Make an exact copy of the records below, leaving every image out.

#### WORKING DATA

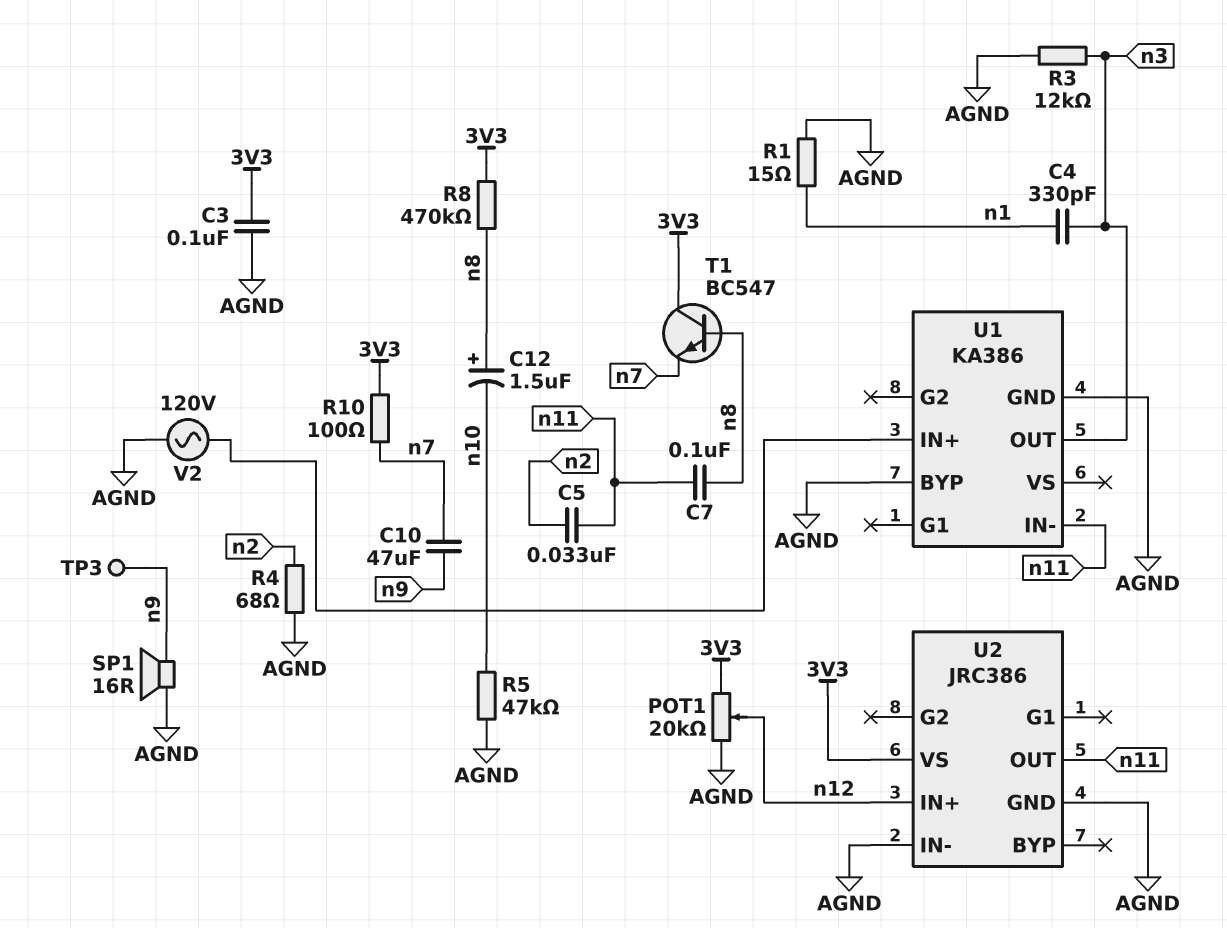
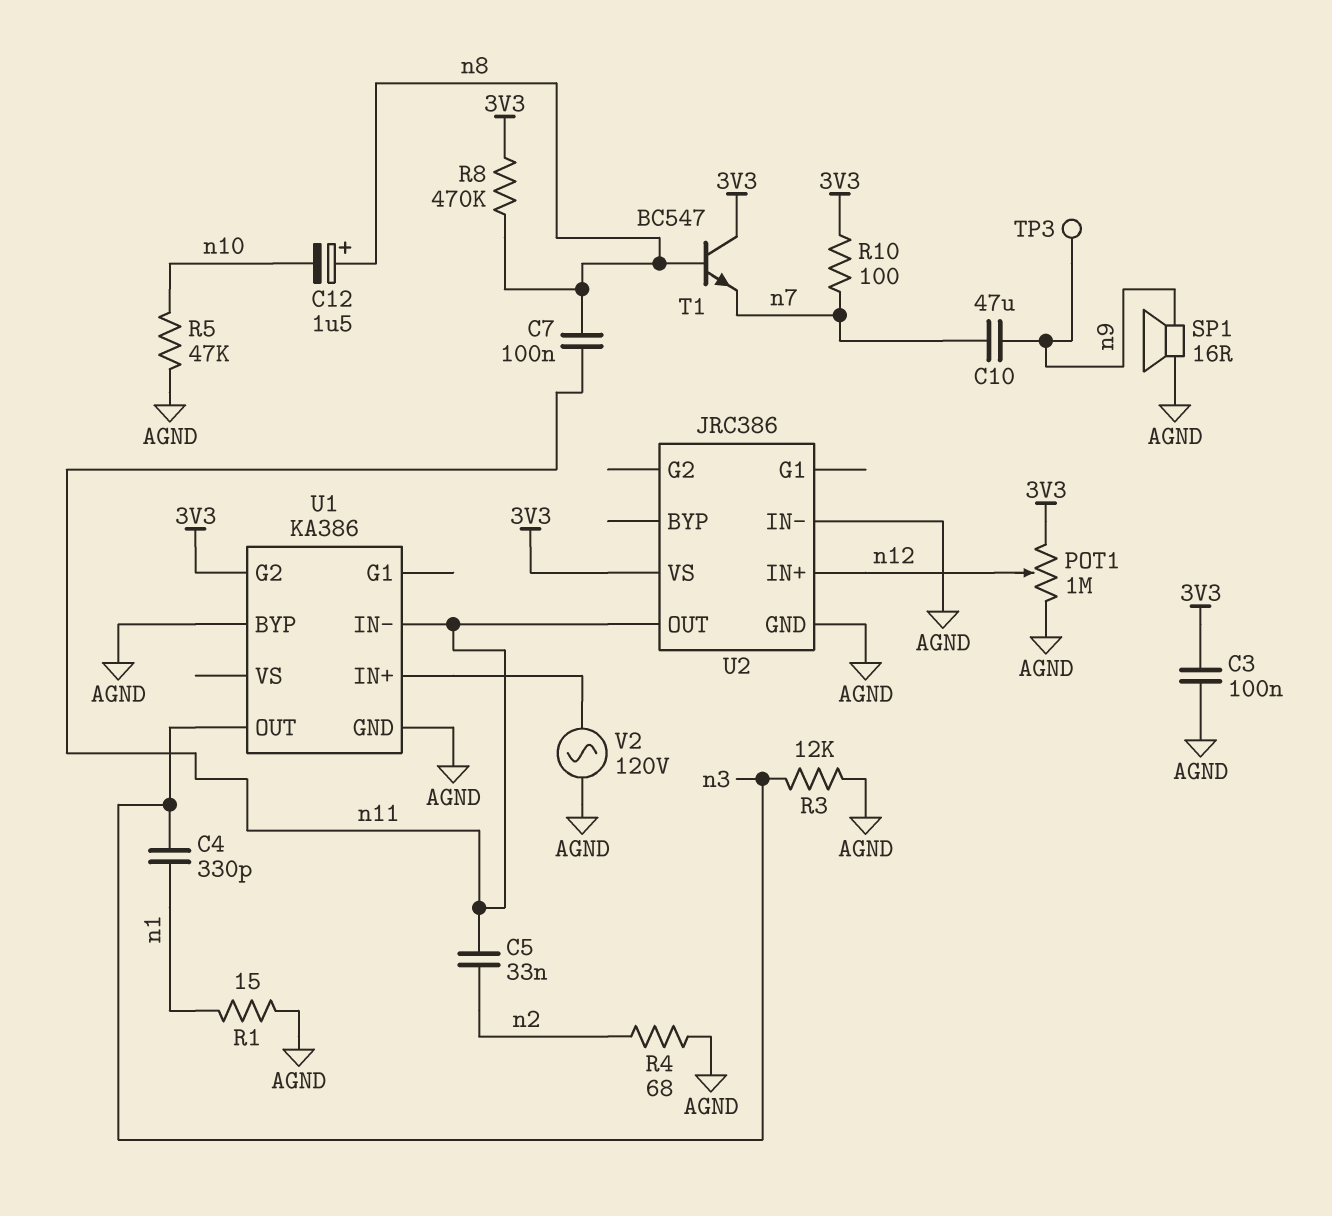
POT1: 20k (3V3, AGND, wiper n12) -> 1M (3V3, AGND, wiper n12)
U1 pin G2: none -> 3V3

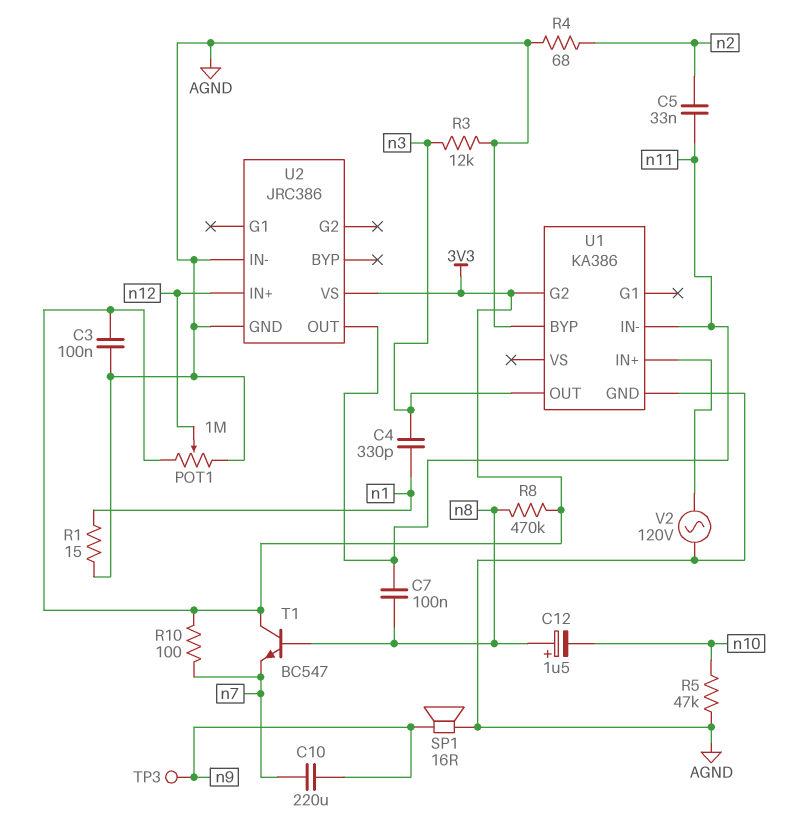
C10: 47uF (n7, n9) -> 220uF (n7, n9)

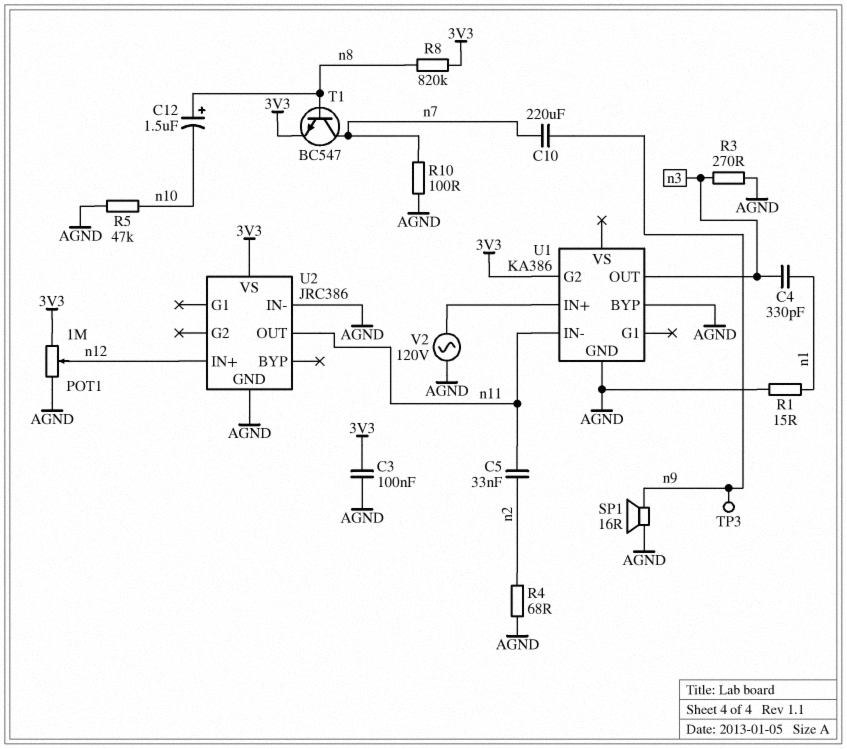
C7: 100nF (n8, n11) -> none
R3: 12k (AGND, n3) -> 270 (AGND, n3)
R8: 470k (3V3, n8) -> 820k (3V3, n8)
R10: 100 (3V3, n7) -> 100 (AGND, n7)
T1: NPN BC547 (B n8, C 3V3, E n7) -> NPN BC547 (B n8, C n7, E 3V3)

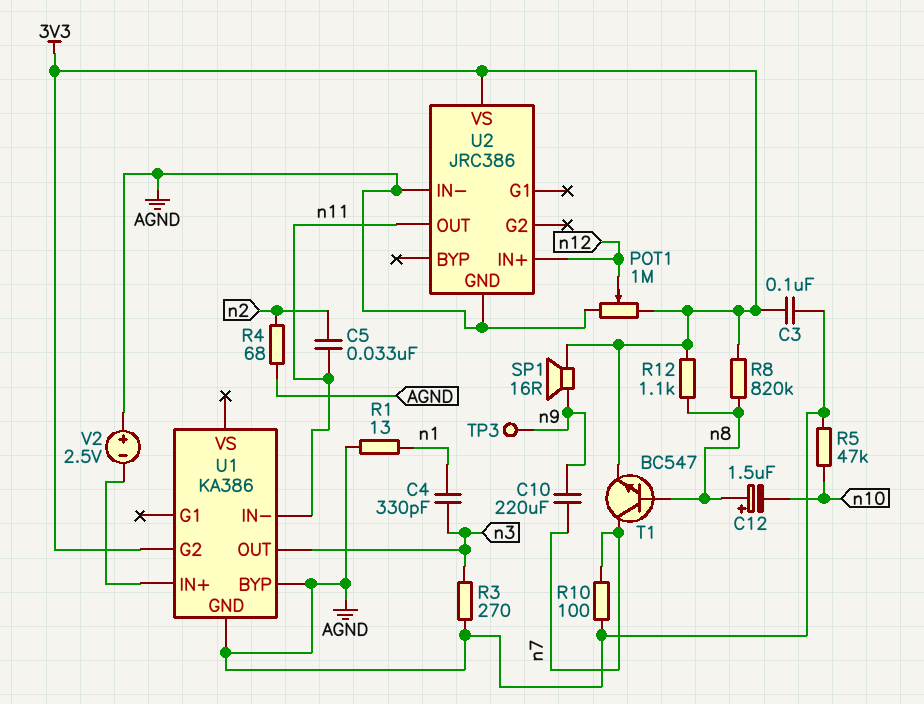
R1: 15 (AGND, n1) -> 13 (AGND, n1)
R12: none -> 1.1k (3V3, n8)
SP1: speaker 16R (AGND, n9) -> speaker 16R (3V3, n9)
V2: AC 120V (AGND, U1/IN+) -> 2.5V (plus AGND, minus U1/IN+)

########

■ TASK SOLUTION ■
POT1: 20k (3V3, AGND, wiper n12) -> 1M (3V3, AGND, wiper n12)
U1 pin G2: none -> 3V3

C10: 47uF (n7, n9) -> 220uF (n7, n9)

C7: 100nF (n8, n11) -> none
R3: 12k (AGND, n3) -> 270 (AGND, n3)
R8: 470k (3V3, n8) -> 820k (3V3, n8)
R10: 100 (3V3, n7) -> 100 (AGND, n7)
T1: NPN BC547 (B n8, C 3V3, E n7) -> NPN BC547 (B n8, C n7, E 3V3)

R1: 15 (AGND, n1) -> 13 (AGND, n1)
R12: none -> 1.1k (3V3, n8)
SP1: speaker 16R (AGND, n9) -> speaker 16R (3V3, n9)
V2: AC 120V (AGND, U1/IN+) -> 2.5V (plus AGND, minus U1/IN+)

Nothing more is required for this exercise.